Records shown Block Start

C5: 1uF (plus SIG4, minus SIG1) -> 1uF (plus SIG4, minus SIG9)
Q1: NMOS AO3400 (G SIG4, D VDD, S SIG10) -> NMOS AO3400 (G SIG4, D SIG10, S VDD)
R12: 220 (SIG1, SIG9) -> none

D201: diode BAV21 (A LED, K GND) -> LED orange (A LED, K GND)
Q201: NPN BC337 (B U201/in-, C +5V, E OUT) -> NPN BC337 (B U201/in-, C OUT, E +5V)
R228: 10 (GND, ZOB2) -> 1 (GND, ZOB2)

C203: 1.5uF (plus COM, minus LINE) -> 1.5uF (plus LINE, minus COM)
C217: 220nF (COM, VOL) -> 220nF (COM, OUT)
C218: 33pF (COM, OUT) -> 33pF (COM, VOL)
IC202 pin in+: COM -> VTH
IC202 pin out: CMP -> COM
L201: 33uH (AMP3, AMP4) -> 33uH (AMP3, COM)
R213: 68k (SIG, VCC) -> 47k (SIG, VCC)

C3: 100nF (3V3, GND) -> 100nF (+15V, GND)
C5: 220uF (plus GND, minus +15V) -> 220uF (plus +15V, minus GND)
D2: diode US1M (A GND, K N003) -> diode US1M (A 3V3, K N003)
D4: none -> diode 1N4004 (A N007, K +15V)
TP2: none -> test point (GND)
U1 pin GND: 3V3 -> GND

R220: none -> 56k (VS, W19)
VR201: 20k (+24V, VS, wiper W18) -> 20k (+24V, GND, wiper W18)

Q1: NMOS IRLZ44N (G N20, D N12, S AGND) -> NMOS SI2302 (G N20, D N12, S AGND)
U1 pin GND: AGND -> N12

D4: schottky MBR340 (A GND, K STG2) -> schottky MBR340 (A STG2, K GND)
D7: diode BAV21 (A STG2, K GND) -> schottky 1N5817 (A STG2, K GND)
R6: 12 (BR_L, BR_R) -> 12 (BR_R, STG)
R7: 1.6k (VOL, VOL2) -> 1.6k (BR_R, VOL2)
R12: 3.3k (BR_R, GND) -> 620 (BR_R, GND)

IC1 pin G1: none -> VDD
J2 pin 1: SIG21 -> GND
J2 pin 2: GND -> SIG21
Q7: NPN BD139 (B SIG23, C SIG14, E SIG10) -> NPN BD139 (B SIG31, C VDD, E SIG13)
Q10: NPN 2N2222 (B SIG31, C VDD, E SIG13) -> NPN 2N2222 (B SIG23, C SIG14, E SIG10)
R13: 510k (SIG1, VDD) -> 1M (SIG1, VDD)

Records shown Block End

- [Your instructions] Every line, from the one holding "J2 pin 2: GND -> SIG21" through the last line of the material above, should be transcribed exactly, and no line outside that range.

- [Solution to this task]
J2 pin 2: GND -> SIG21
Q7: NPN BD139 (B SIG23, C SIG14, E SIG10) -> NPN BD139 (B SIG31, C VDD, E SIG13)
Q10: NPN 2N2222 (B SIG31, C VDD, E SIG13) -> NPN 2N2222 (B SIG23, C SIG14, E SIG10)
R13: 510k (SIG1, VDD) -> 1M (SIG1, VDD)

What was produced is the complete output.